*Exercise:*
The lines wanted are those in the data below that include "from".

*Given material:*

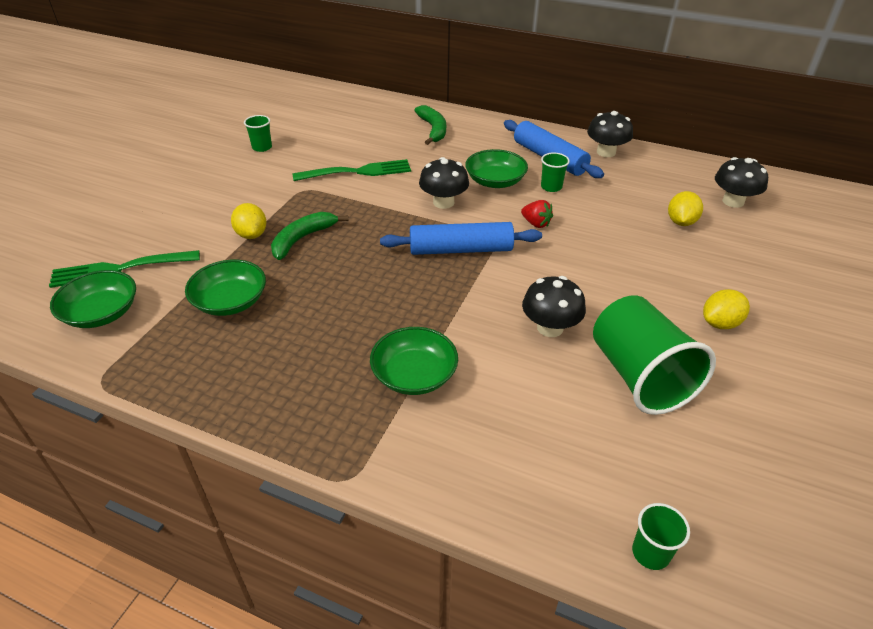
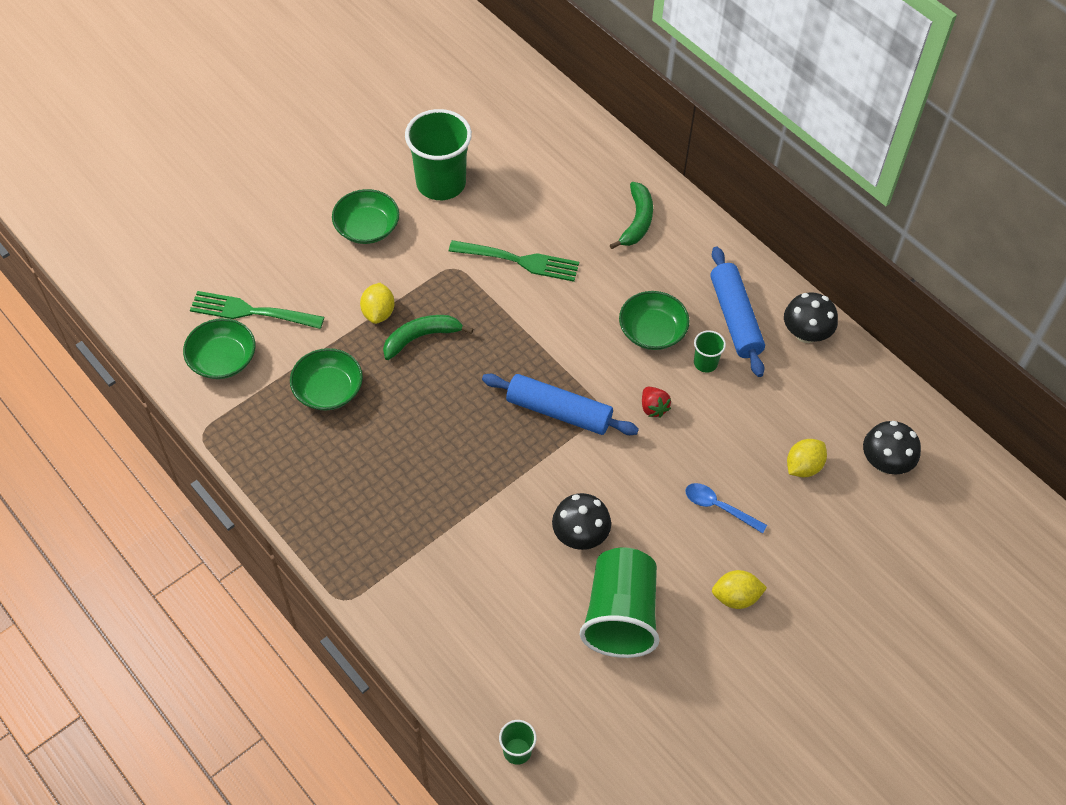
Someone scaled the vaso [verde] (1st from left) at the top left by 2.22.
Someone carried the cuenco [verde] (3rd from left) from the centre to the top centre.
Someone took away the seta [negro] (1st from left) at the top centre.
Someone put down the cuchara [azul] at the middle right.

*Completed exercise:*
Someone scaled the vaso [verde] (1st from left) at the top left by 2.22.
Someone carried the cuenco [verde] (3rd from left) from the centre to the top centre.
Someone took away the seta [negro] (1st from left) at the top centre.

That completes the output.